Repeat what the lines below say, word for word, and skip every image.

_ _ _ _ _ _ _

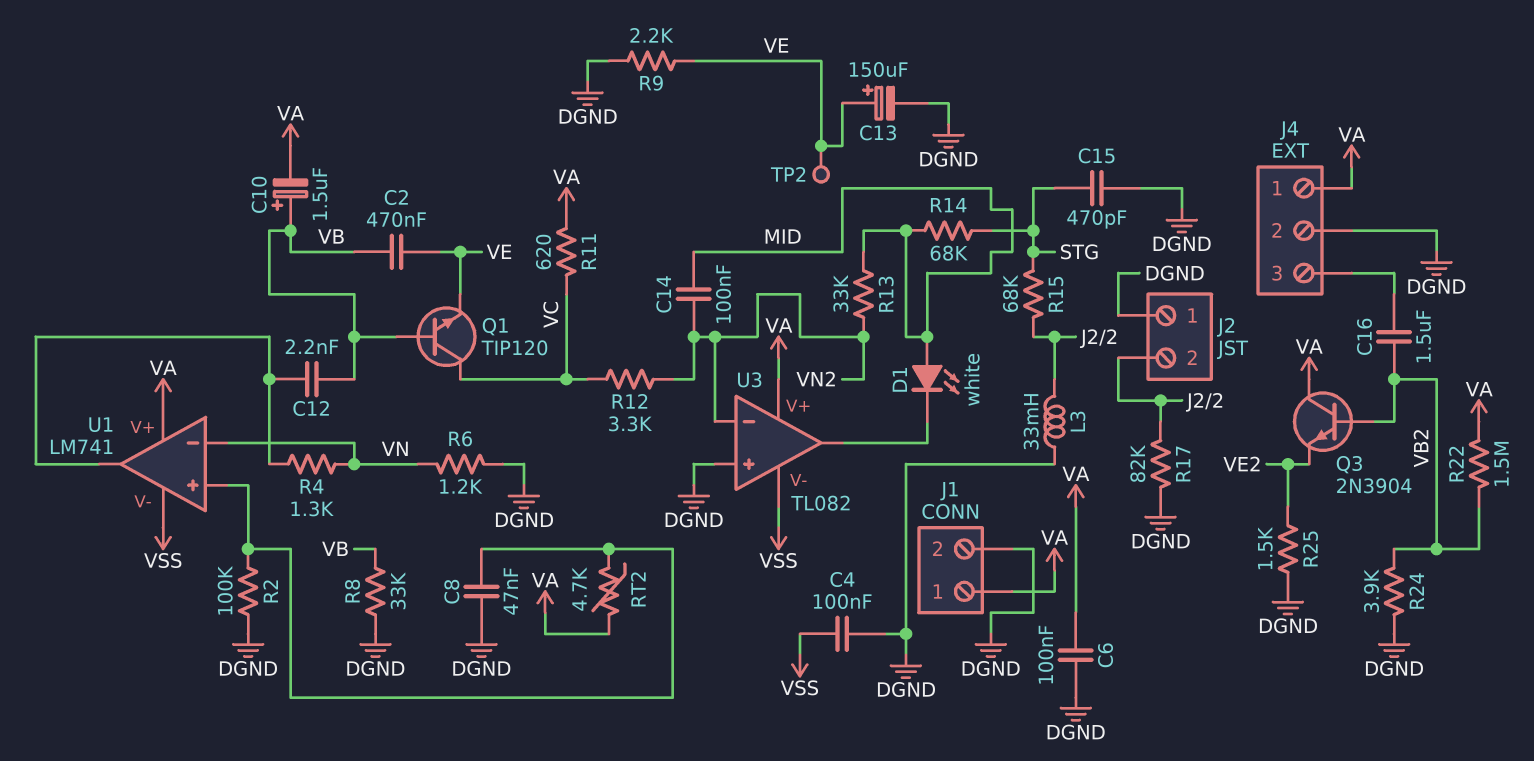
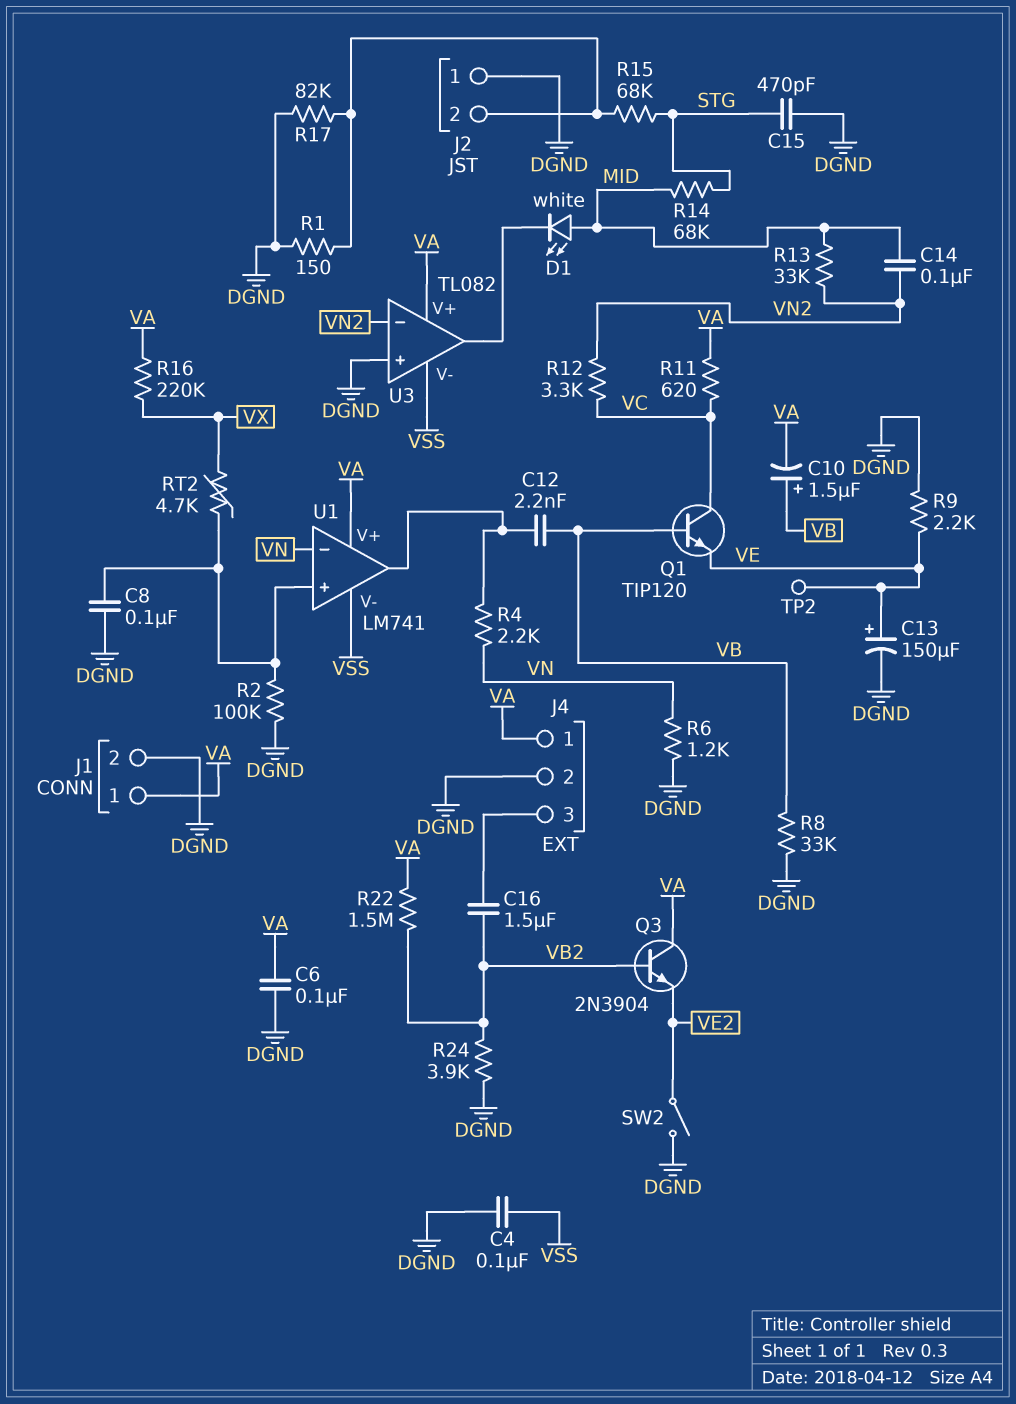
C2: 470nF (VB, VE) -> none
C8: 47nF (DGND, U1/in+) -> 100nF (DGND, U1/in+)
L3: 33mH (DGND, J2/2) -> none
R1: none -> 150 (DGND, J2/2)
R4: 1.3k (U1/out, VN) -> 2.2k (U1/out, VN)
R16: none -> 220k (VA, VX)
R25: 1.5k (DGND, VE2) -> none
RT2: 4.7k (U1/in+, VA) -> 4.7k (U1/in+, VX)
SW2: none -> switch (DGND, VE2)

_ _ _ _ _ _ _

(The completed task)
C2: 470nF (VB, VE) -> none
C8: 47nF (DGND, U1/in+) -> 100nF (DGND, U1/in+)
L3: 33mH (DGND, J2/2) -> none
R1: none -> 150 (DGND, J2/2)
R4: 1.3k (U1/out, VN) -> 2.2k (U1/out, VN)
R16: none -> 220k (VA, VX)
R25: 1.5k (DGND, VE2) -> none
RT2: 4.7k (U1/in+, VA) -> 4.7k (U1/in+, VX)
SW2: none -> switch (DGND, VE2)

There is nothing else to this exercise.